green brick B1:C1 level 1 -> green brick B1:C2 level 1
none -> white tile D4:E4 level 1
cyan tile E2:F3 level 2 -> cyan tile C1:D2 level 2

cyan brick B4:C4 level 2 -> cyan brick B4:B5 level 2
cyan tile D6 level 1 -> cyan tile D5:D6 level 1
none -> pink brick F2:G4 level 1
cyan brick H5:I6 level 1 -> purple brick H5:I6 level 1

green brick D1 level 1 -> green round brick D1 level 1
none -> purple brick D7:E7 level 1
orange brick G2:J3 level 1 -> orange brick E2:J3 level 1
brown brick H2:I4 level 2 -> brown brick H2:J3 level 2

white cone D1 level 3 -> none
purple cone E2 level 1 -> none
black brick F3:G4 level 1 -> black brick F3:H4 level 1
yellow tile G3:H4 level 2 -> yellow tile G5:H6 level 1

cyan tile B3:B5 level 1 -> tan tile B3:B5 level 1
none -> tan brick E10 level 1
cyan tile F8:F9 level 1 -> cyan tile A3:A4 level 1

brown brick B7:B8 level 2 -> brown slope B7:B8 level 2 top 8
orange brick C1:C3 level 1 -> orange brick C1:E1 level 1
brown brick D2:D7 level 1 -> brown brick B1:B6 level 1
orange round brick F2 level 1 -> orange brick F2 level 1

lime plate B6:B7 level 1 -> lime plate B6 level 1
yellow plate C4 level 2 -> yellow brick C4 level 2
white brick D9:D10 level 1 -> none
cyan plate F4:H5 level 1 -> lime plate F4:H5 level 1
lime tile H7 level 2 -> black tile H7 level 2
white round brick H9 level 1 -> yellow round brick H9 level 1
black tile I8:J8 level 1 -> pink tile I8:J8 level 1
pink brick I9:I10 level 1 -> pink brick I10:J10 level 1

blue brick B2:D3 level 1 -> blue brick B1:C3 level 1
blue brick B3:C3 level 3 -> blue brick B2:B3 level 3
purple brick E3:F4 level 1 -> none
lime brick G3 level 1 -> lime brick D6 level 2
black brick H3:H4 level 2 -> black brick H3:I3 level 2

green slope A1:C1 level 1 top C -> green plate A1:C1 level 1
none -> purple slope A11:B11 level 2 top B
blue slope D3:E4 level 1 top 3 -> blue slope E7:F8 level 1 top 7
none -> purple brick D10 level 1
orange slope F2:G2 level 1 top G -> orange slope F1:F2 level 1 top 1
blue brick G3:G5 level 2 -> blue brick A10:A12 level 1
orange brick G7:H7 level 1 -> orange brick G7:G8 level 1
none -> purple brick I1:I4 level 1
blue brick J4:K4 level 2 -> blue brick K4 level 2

==*==

Please give an exact copy of the entries above, from the line with "green brick D1" down to the line with "cyan tile B3:B5", inclusive, and nothing else.

green brick D1 level 1 -> green round brick D1 level 1
none -> purple brick D7:E7 level 1
orange brick G2:J3 level 1 -> orange brick E2:J3 level 1
brown brick H2:I4 level 2 -> brown brick H2:J3 level 2

white cone D1 level 3 -> none
purple cone E2 level 1 -> none
black brick F3:G4 level 1 -> black brick F3:H4 level 1
yellow tile G3:H4 level 2 -> yellow tile G5:H6 level 1

cyan tile B3:B5 level 1 -> tan tile B3:B5 level 1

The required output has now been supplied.